Action item: Please repeat, exactly and without pictures, the lines of the entries below that run from the one containing "RTC pin SQW: A0 -> D11" through the one containing "GPS2 pin VCC: GND -> 5V".

[Version comparison data]
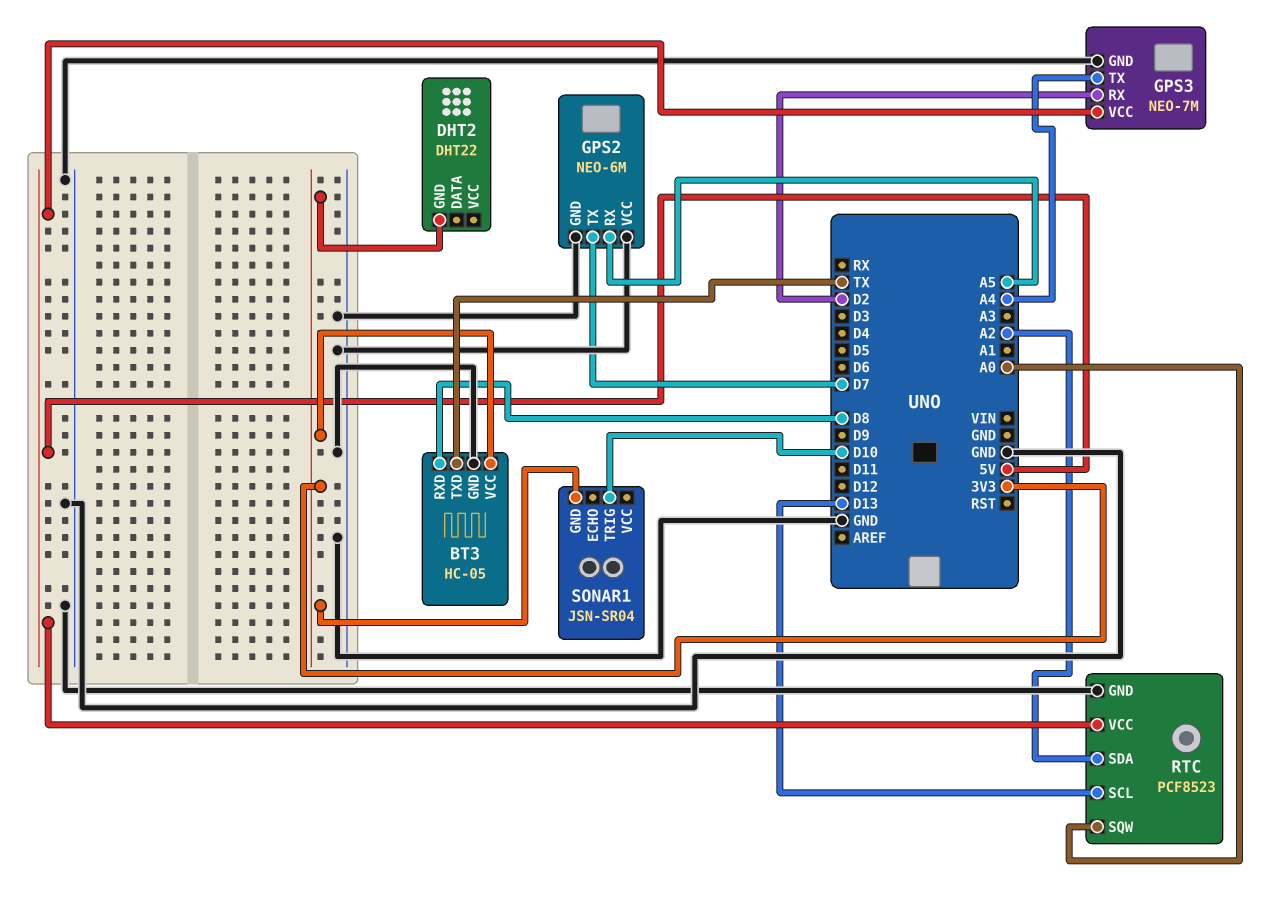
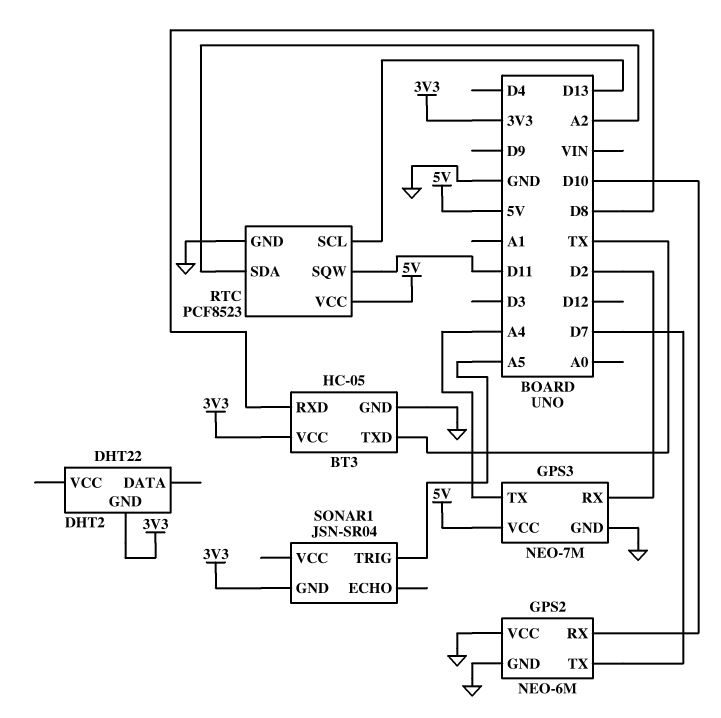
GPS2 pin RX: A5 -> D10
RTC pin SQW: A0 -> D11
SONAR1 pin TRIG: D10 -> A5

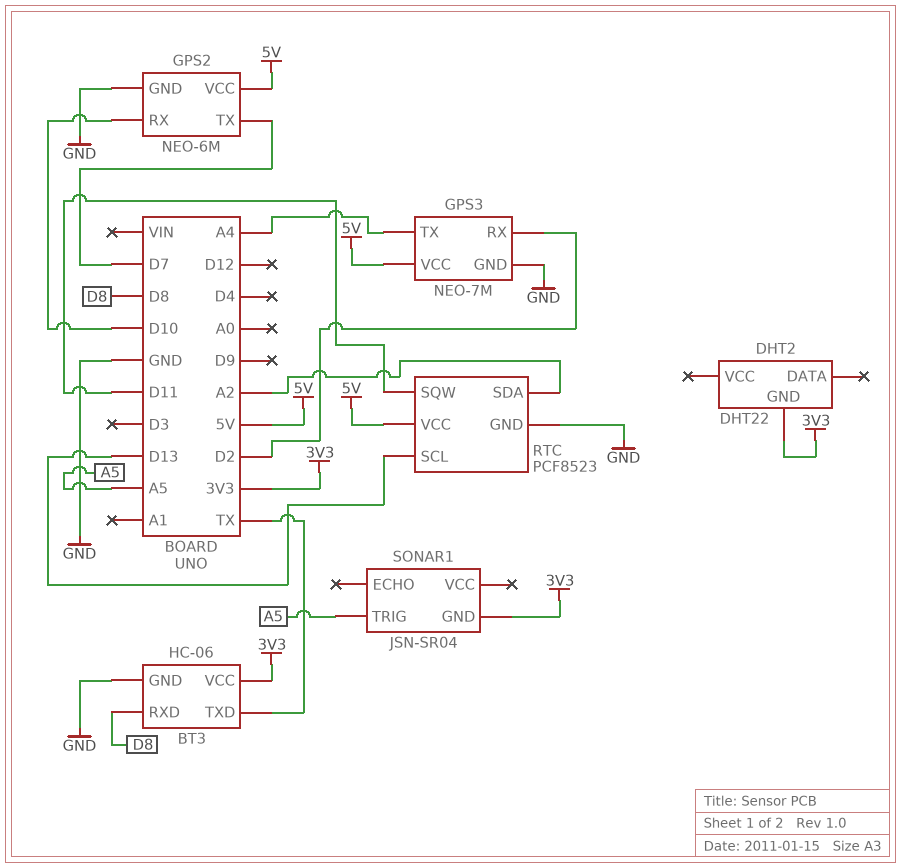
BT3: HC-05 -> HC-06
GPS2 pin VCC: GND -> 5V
---
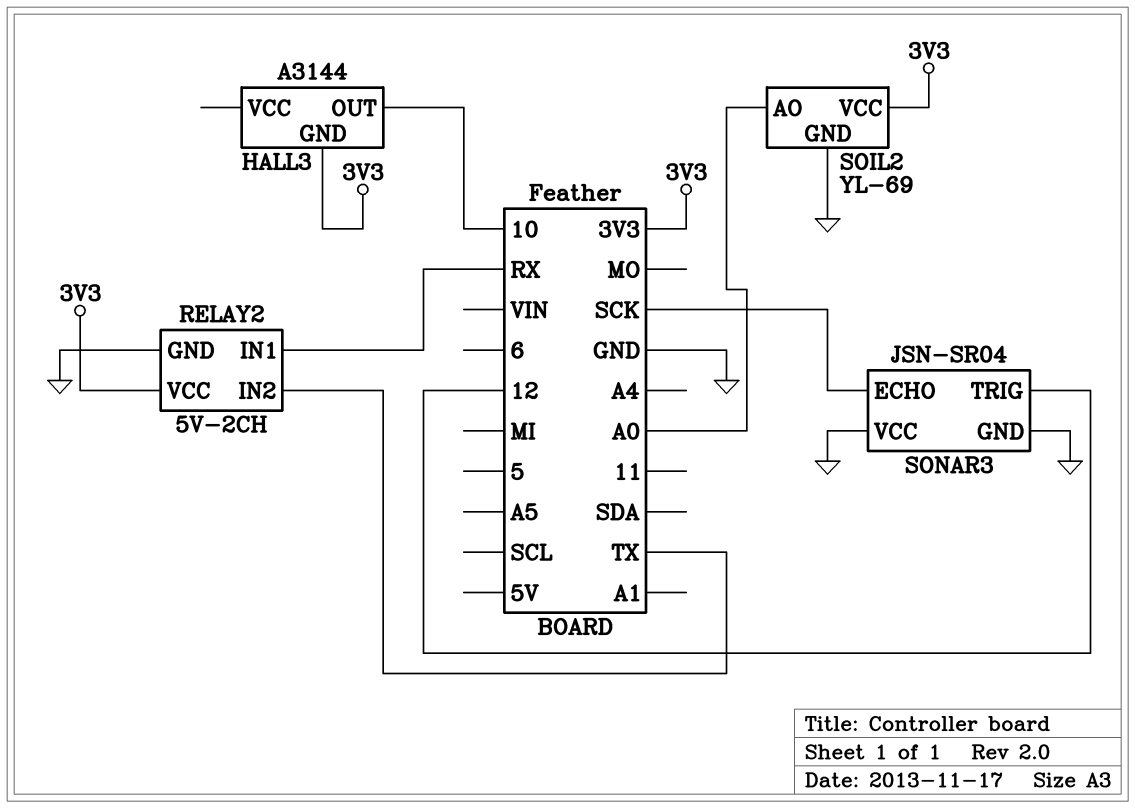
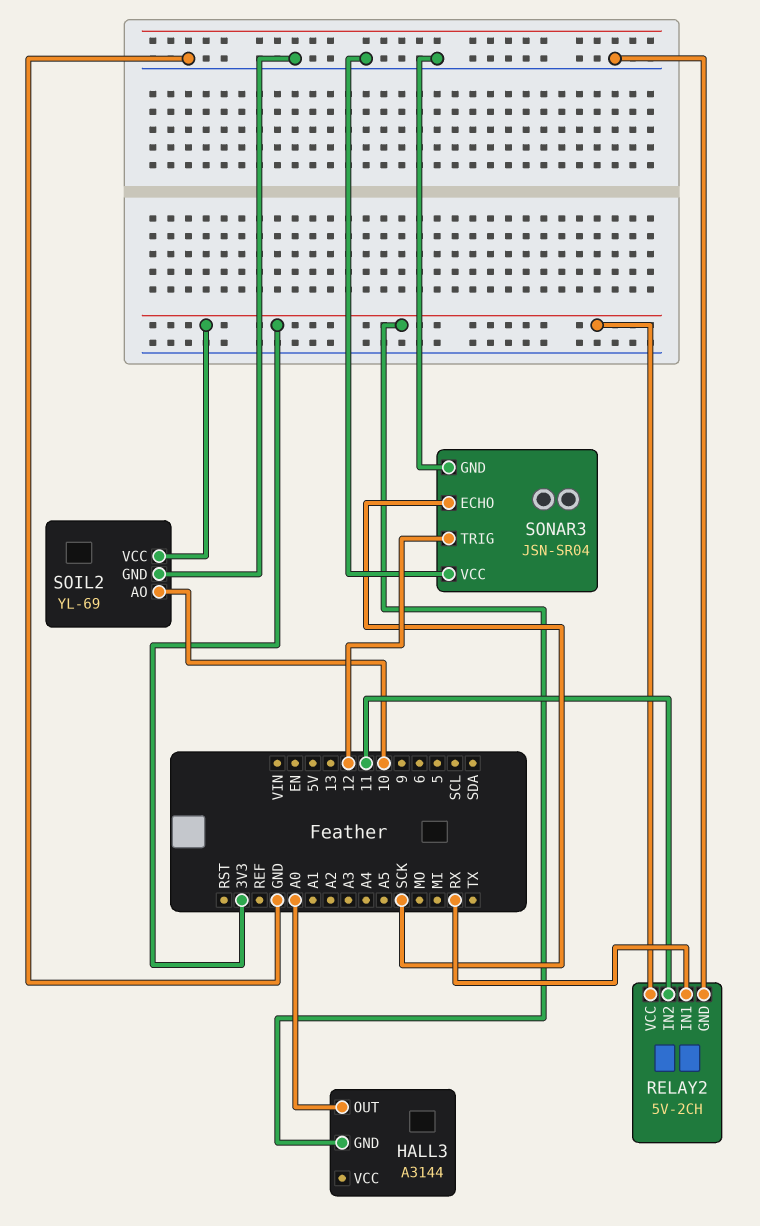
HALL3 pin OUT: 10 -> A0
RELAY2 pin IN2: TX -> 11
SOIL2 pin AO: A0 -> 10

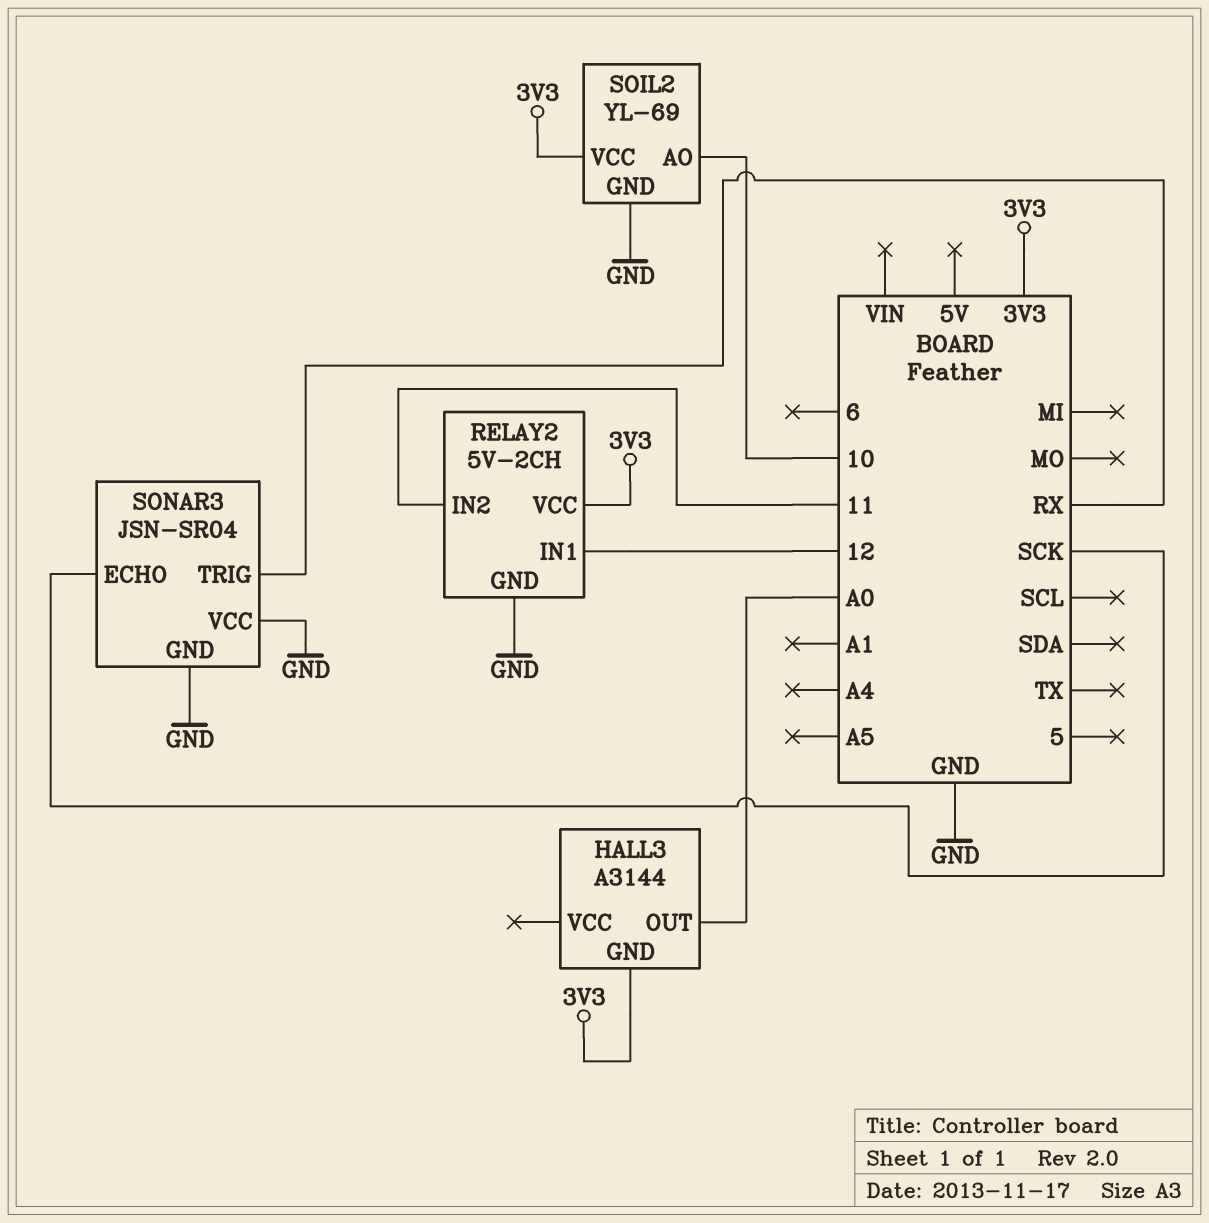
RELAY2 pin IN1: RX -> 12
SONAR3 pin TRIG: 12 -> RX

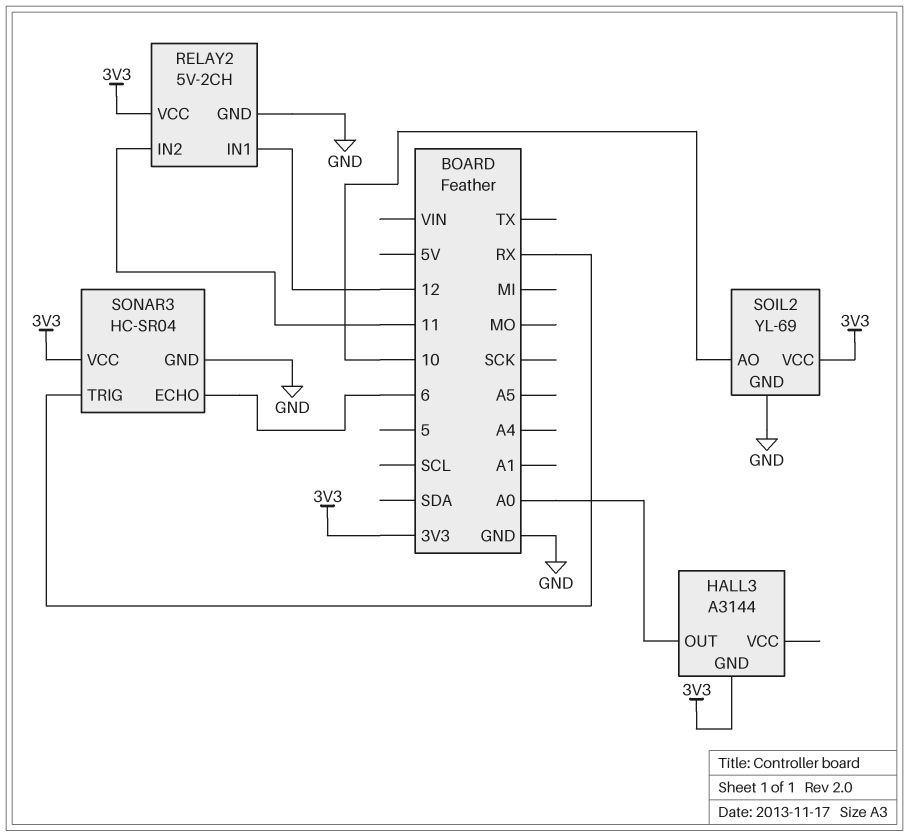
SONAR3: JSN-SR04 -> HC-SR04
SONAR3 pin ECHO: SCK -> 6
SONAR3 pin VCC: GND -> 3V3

Solution to this exercise:
RTC pin SQW: A0 -> D11
SONAR1 pin TRIG: D10 -> A5

BT3: HC-05 -> HC-06
GPS2 pin VCC: GND -> 5V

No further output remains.